Data items
⁂

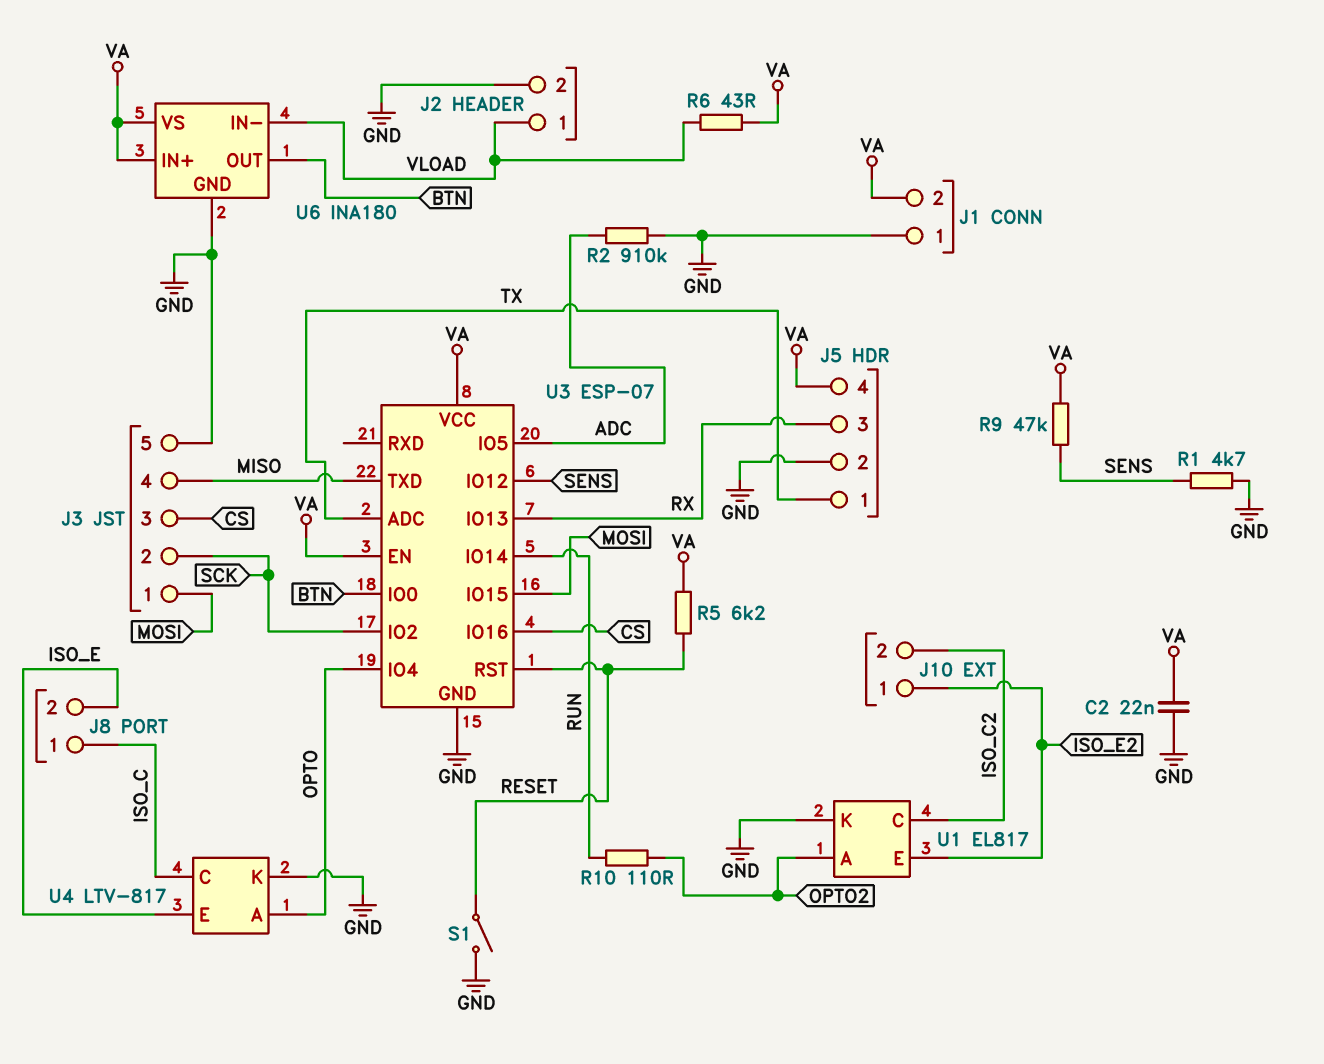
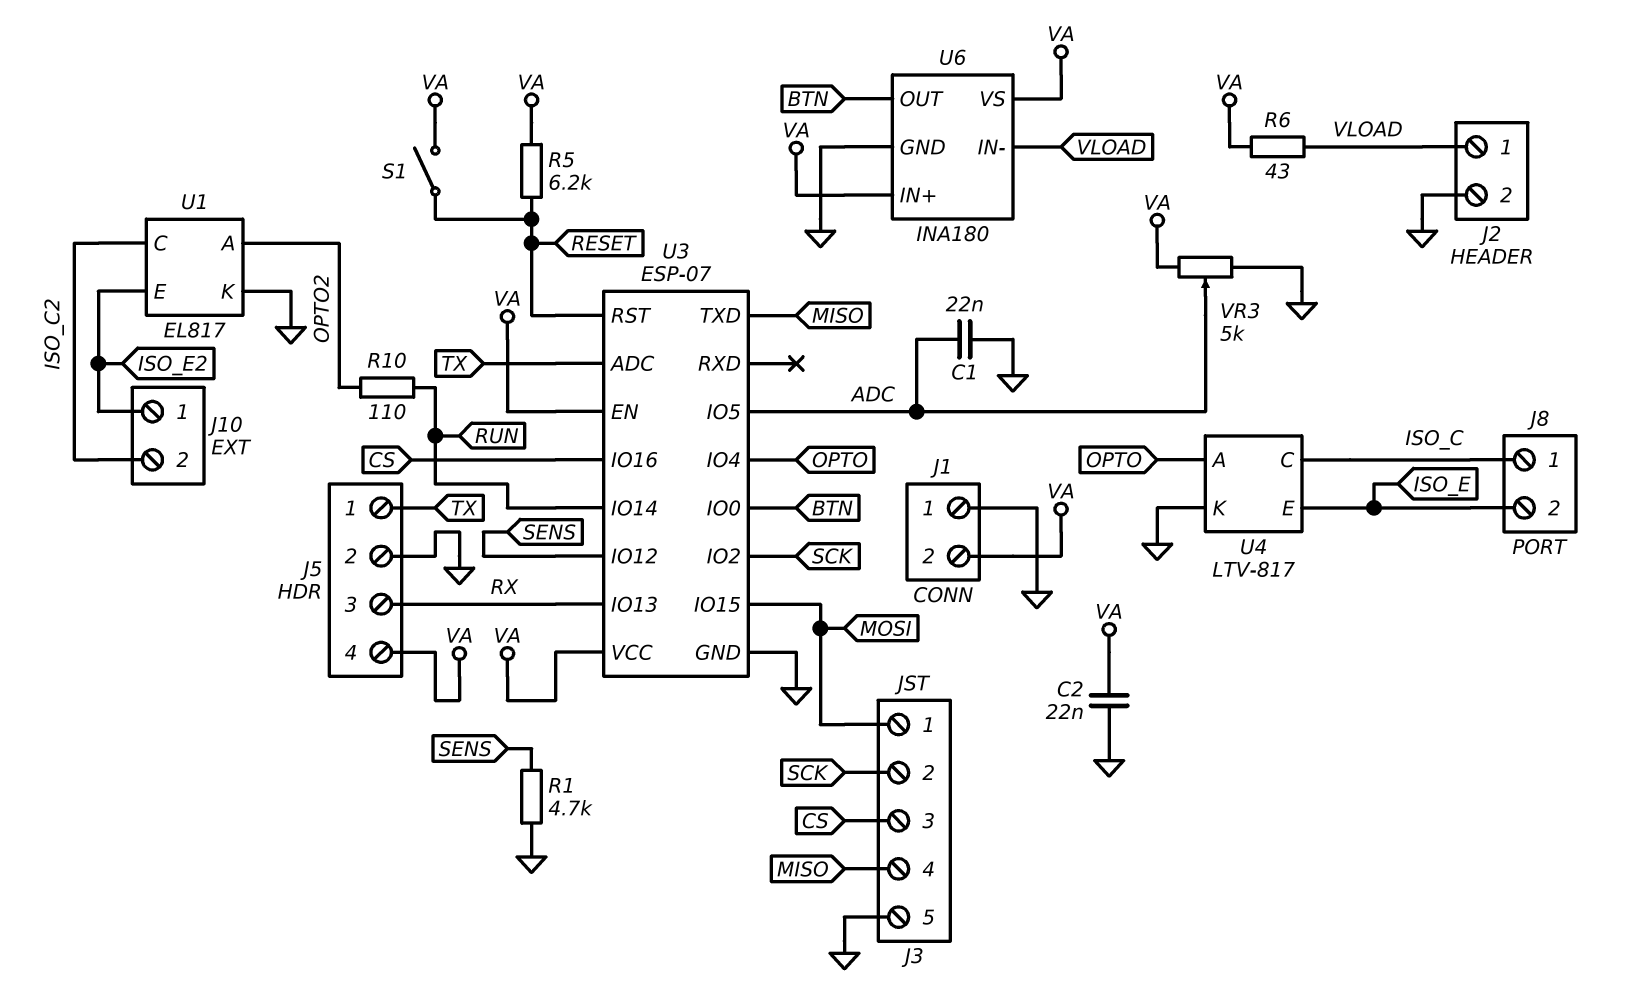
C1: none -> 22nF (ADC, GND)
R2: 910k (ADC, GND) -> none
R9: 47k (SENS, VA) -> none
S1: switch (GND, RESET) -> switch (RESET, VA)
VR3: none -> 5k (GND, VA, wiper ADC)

⁂

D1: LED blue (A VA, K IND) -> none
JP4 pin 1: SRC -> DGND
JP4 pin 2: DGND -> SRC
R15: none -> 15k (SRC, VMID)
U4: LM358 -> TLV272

⁂

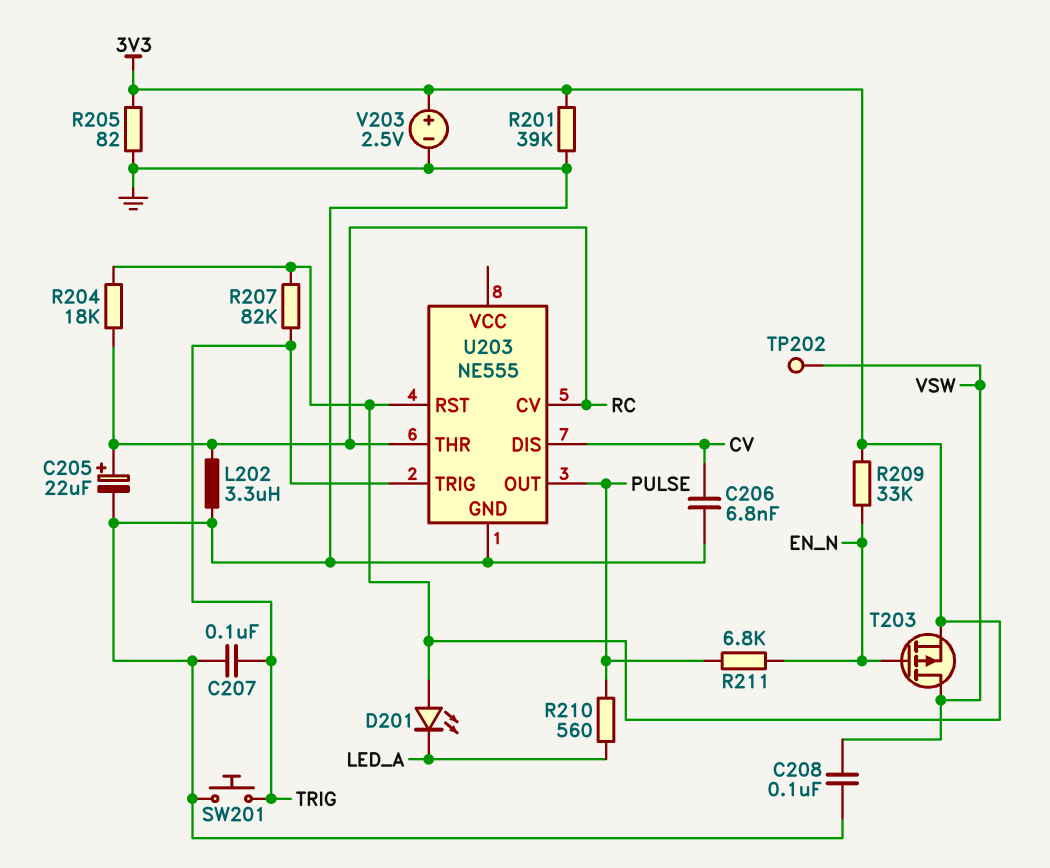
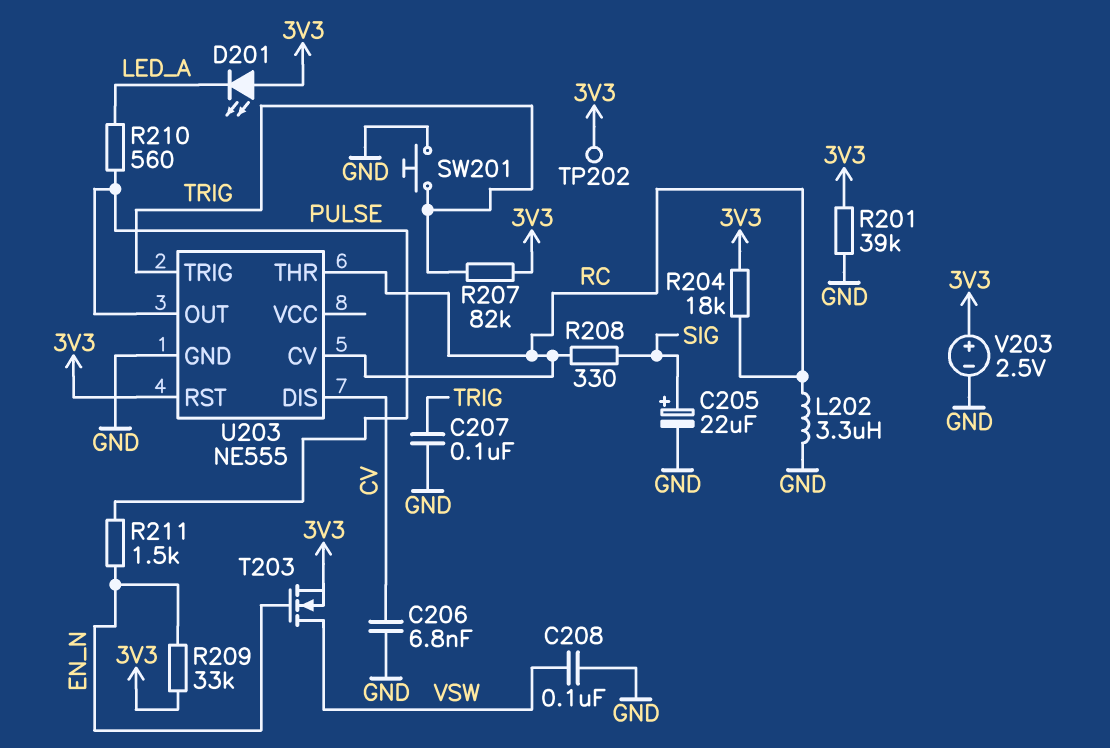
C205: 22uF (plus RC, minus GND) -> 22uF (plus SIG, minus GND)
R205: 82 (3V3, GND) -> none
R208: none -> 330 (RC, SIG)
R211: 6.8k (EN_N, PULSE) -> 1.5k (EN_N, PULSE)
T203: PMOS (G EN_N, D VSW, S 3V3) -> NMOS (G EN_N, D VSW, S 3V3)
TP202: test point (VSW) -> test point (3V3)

⁂

▶ **DIRECTIONS**: Reproduce the lines above, beginning at the line with "T203: PMOS (G" and stopping after the line with "TP202: test point (VSW) -> test point (3V3)", exactly as they are.

▶ **COMPLETED TASK**:
T203: PMOS (G EN_N, D VSW, S 3V3) -> NMOS (G EN_N, D VSW, S 3V3)
TP202: test point (VSW) -> test point (3V3)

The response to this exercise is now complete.